--- TASK STATEMENT ---
The reply must repeat the listing below exactly and carry none of its pictures.

--- COLLECTED DATA ---

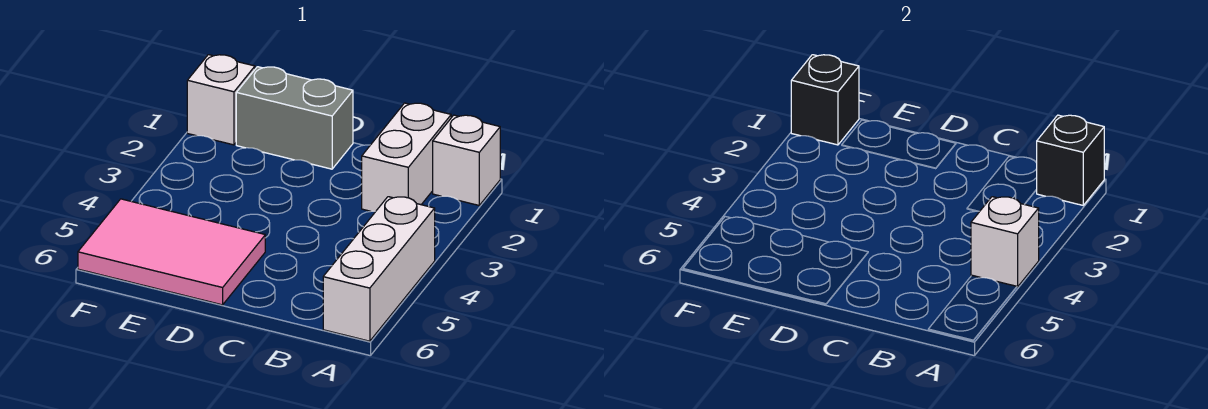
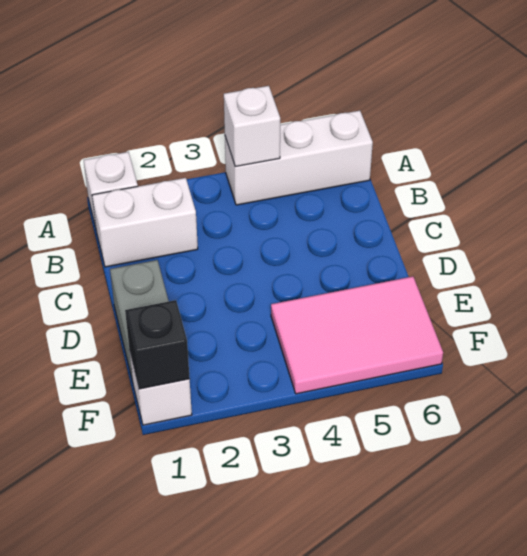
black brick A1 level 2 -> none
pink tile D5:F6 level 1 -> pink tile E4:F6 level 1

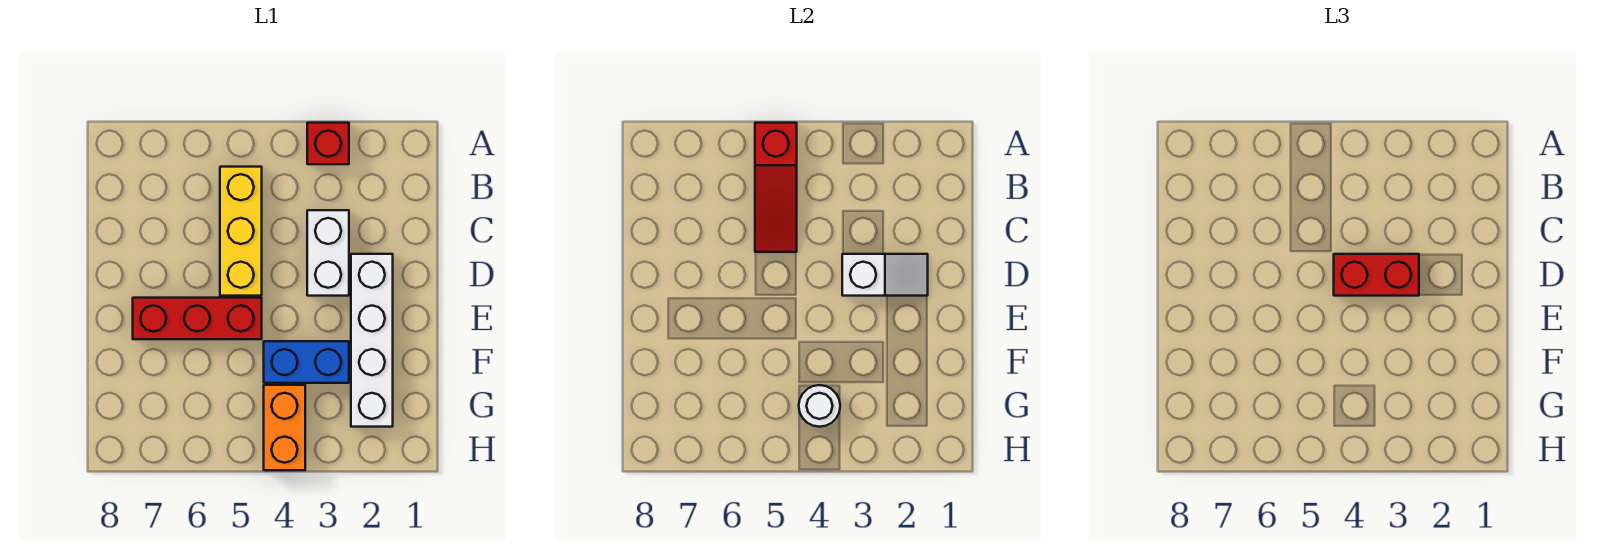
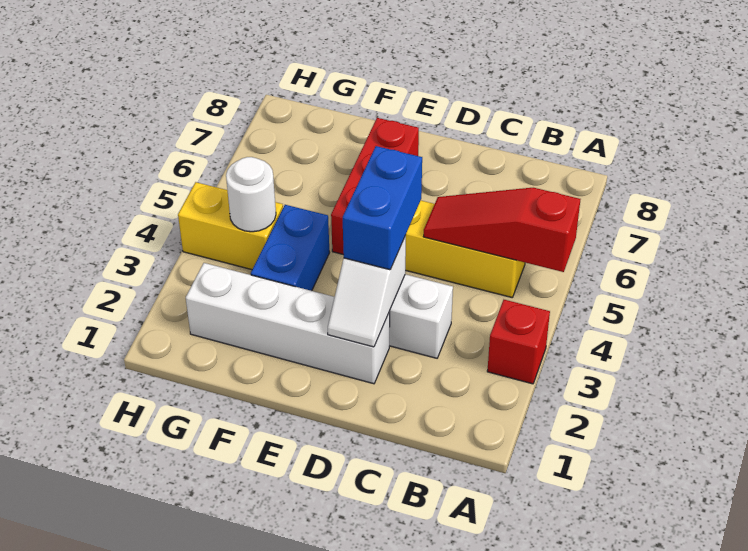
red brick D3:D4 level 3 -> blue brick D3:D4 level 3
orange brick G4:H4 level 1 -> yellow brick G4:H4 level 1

--- ANSWER TO THIS PROBLEM ---
black brick A1 level 2 -> none
pink tile D5:F6 level 1 -> pink tile E4:F6 level 1

red brick D3:D4 level 3 -> blue brick D3:D4 level 3
orange brick G4:H4 level 1 -> yellow brick G4:H4 level 1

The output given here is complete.